GOAL OF THE EXERCISE: Locate and copy each line in the data that contains the word "brown".

TASK DATA:
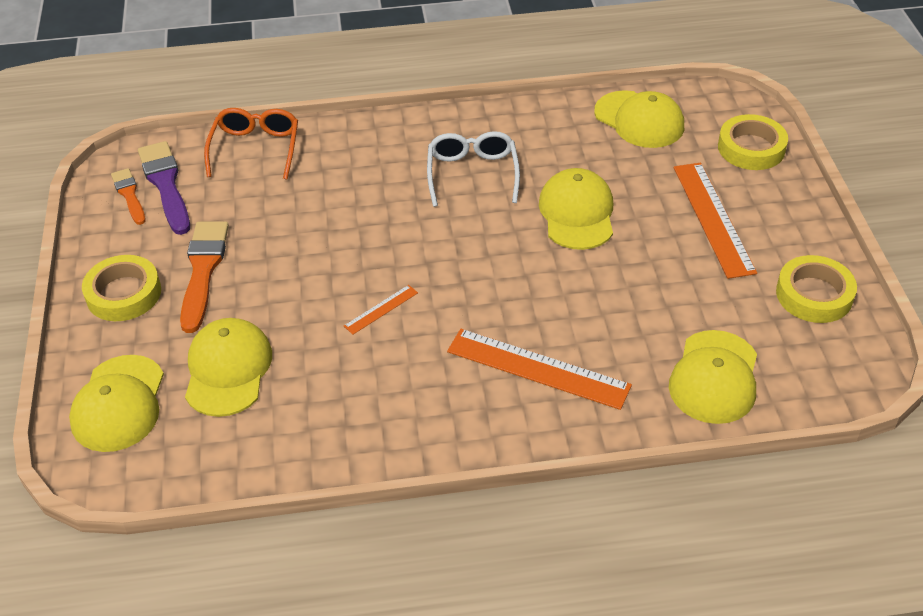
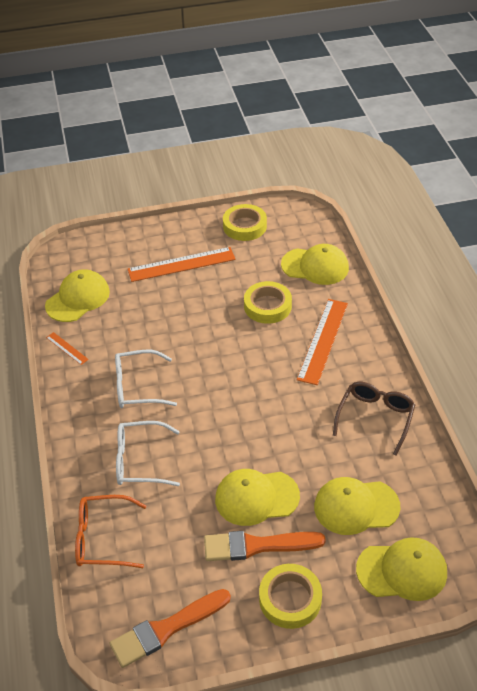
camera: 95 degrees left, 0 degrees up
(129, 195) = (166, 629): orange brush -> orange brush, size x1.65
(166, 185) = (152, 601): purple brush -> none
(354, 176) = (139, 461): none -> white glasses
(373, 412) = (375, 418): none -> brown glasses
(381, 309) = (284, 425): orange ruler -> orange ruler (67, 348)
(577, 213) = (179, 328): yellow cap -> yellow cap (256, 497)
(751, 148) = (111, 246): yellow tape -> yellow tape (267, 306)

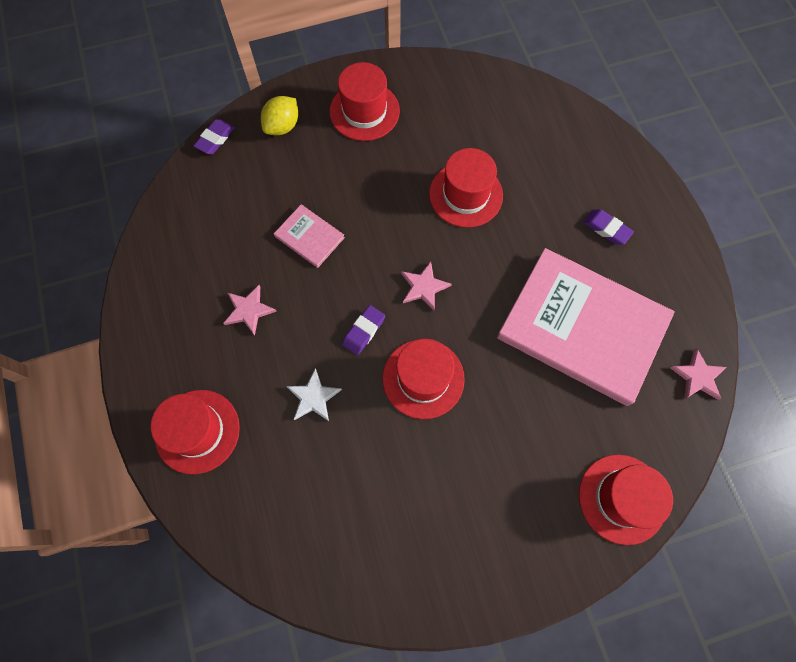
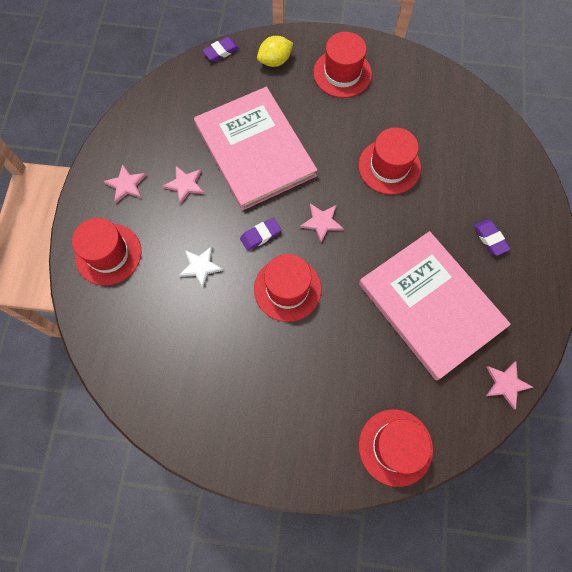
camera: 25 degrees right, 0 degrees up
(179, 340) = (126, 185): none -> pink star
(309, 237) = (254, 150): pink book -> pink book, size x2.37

==

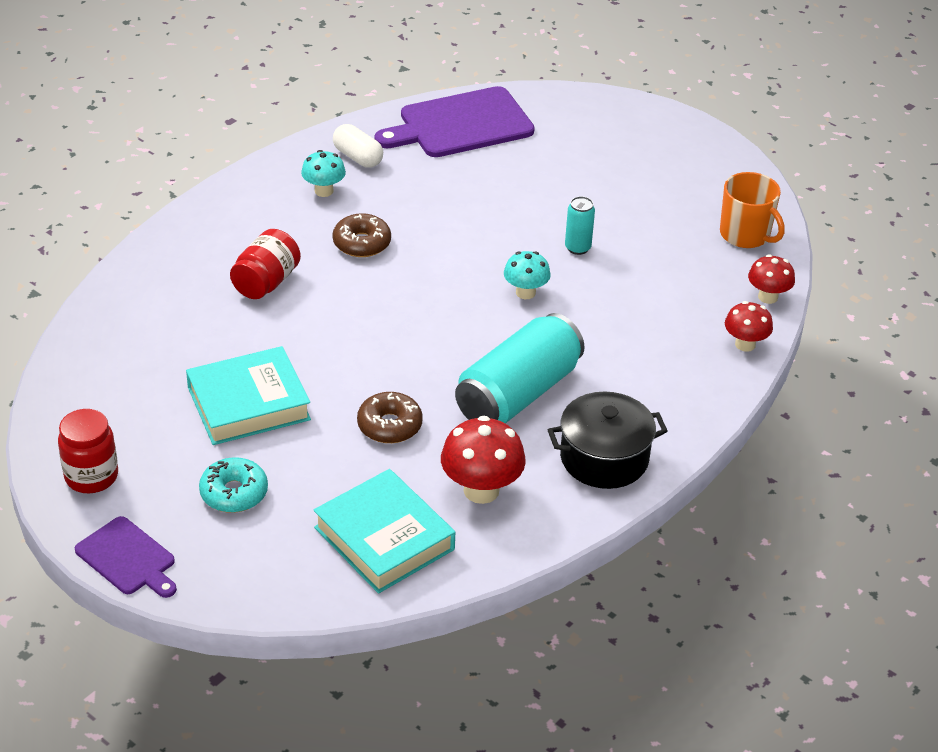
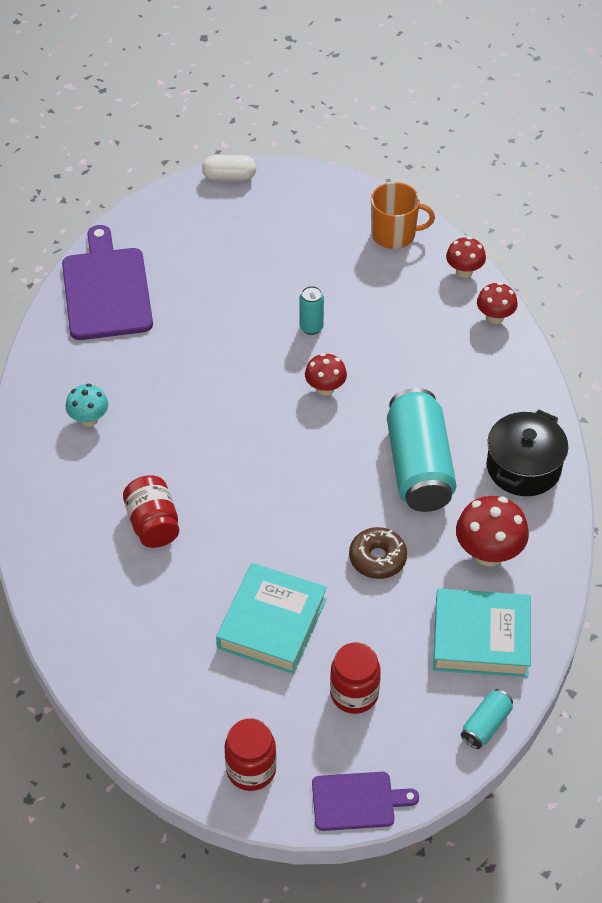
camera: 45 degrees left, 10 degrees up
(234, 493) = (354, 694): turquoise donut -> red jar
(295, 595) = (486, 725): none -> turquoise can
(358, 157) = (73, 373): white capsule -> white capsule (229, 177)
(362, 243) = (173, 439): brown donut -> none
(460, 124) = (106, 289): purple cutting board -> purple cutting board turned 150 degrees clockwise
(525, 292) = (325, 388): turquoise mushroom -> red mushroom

* * *

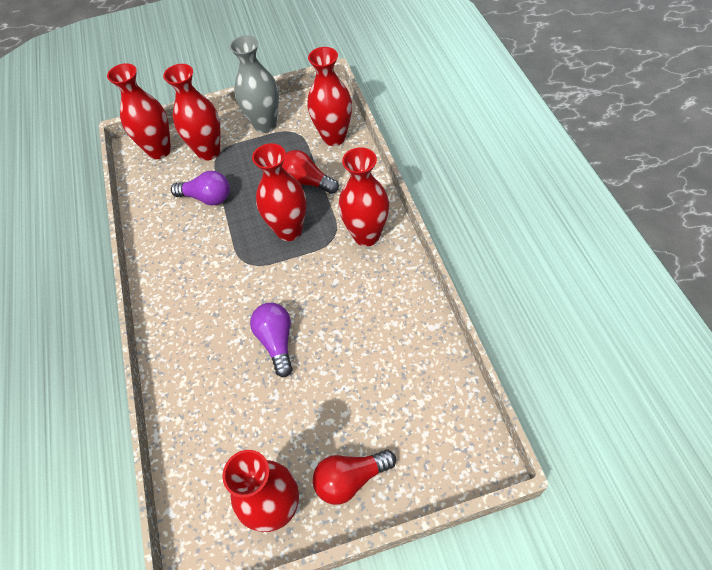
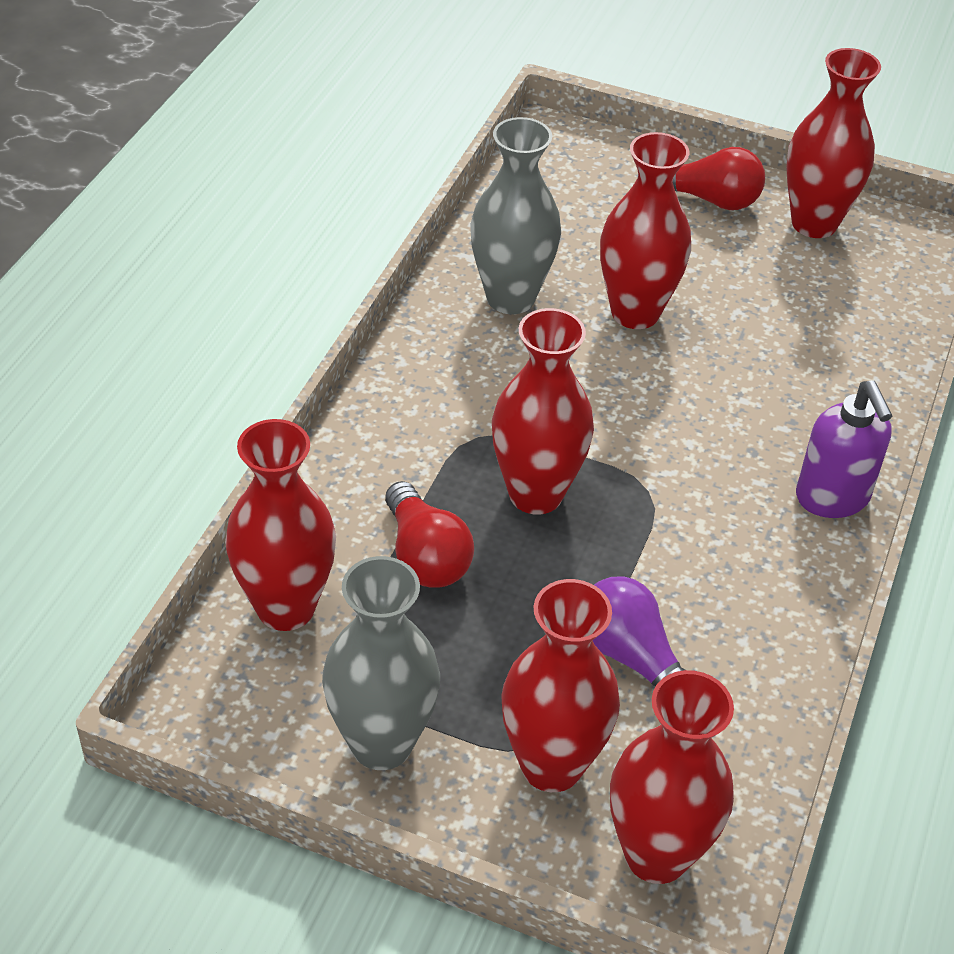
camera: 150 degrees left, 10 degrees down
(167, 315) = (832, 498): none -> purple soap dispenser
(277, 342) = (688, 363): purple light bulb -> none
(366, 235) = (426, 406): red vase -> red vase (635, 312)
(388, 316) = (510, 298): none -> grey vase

REPLY TO THE EXERCISE:
(373, 412) = (375, 418): none -> brown glasses
(362, 243) = (173, 439): brown donut -> none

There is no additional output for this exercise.